Assignment:
Exactly as they appear, print the line with "R105: 300 (GND, N_9) -> 300 (N_3, N_9)" and each line after it through the end of the entries below; leave out pictures.

╭─ Extracted data

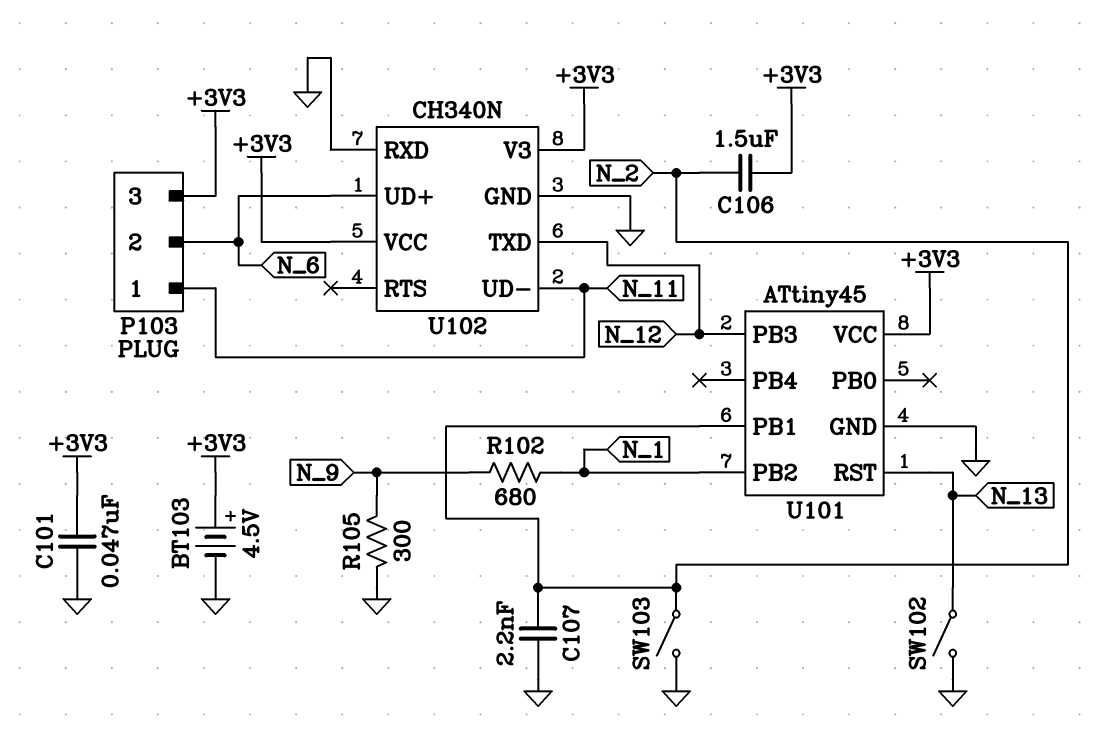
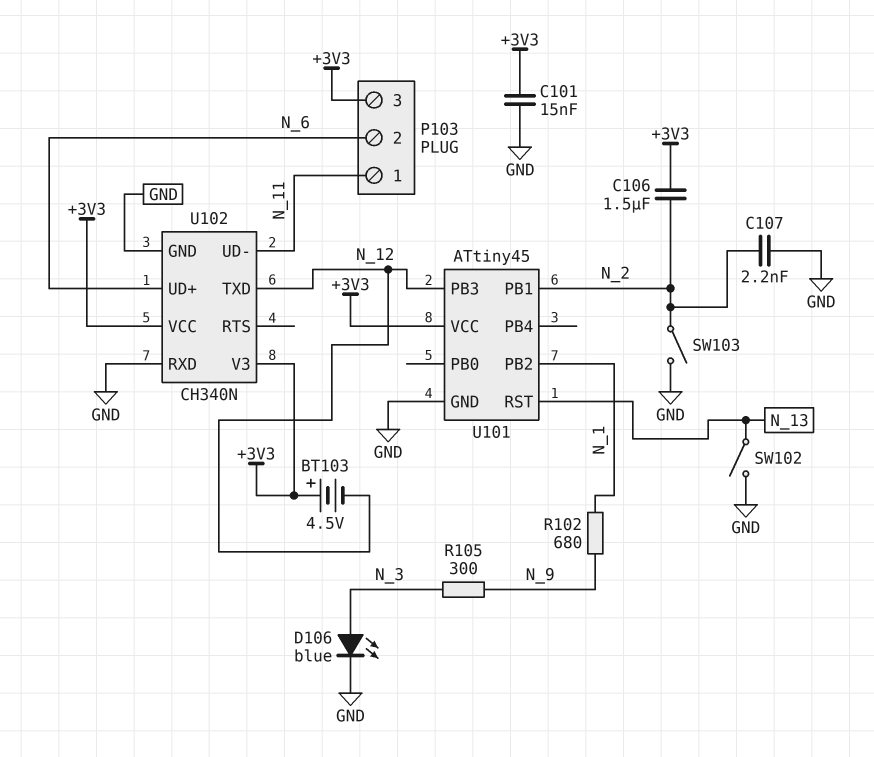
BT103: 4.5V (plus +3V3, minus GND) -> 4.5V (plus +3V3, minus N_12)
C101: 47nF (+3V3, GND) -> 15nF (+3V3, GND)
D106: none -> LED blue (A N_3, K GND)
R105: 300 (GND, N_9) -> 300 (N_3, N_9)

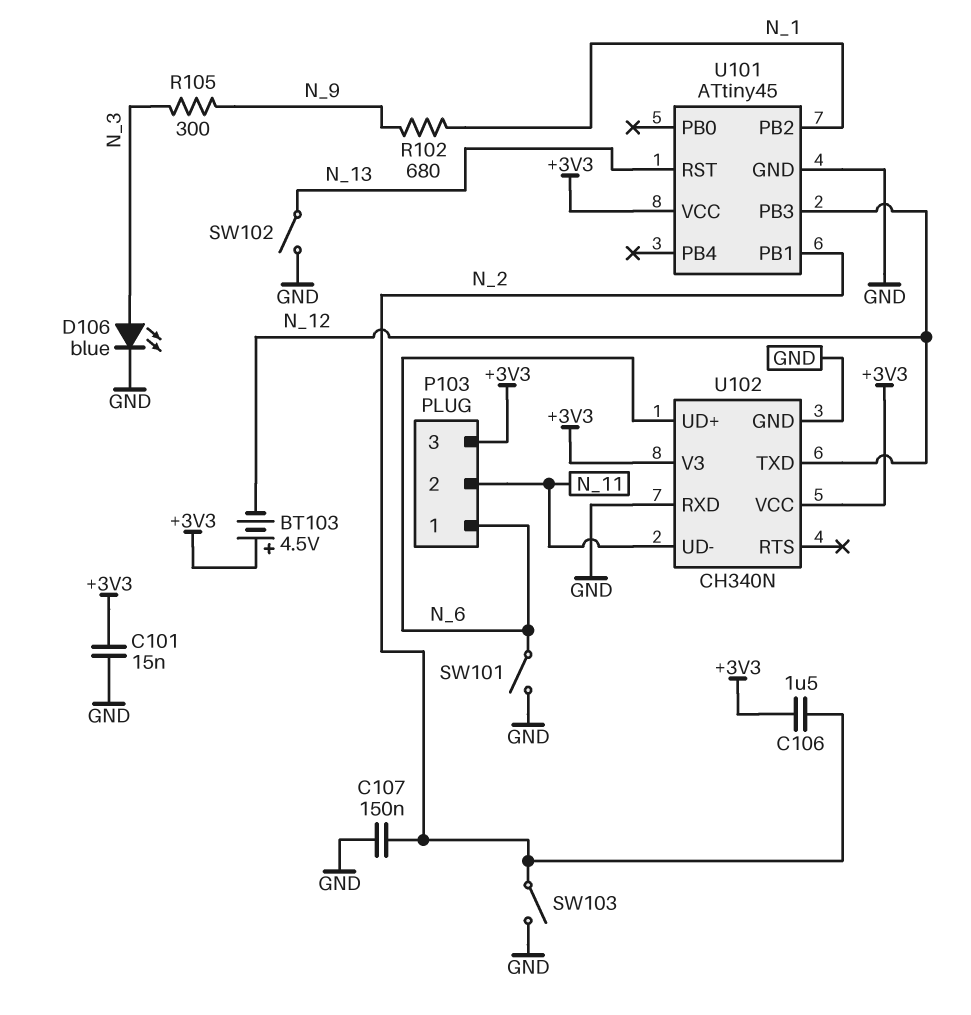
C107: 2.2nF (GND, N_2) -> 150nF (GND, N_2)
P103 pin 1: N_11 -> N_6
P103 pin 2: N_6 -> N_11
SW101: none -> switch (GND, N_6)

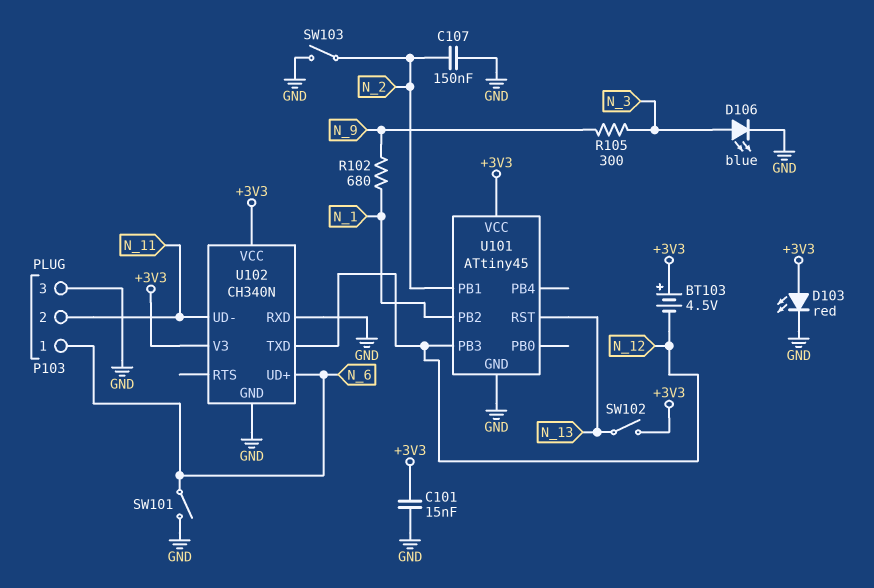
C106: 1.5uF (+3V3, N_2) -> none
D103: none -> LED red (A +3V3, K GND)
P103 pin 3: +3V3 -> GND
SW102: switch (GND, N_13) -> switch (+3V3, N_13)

╰─

Output below:
R105: 300 (GND, N_9) -> 300 (N_3, N_9)

C107: 2.2nF (GND, N_2) -> 150nF (GND, N_2)
P103 pin 1: N_11 -> N_6
P103 pin 2: N_6 -> N_11
SW101: none -> switch (GND, N_6)

C106: 1.5uF (+3V3, N_2) -> none
D103: none -> LED red (A +3V3, K GND)
P103 pin 3: +3V3 -> GND
SW102: switch (GND, N_13) -> switch (+3V3, N_13)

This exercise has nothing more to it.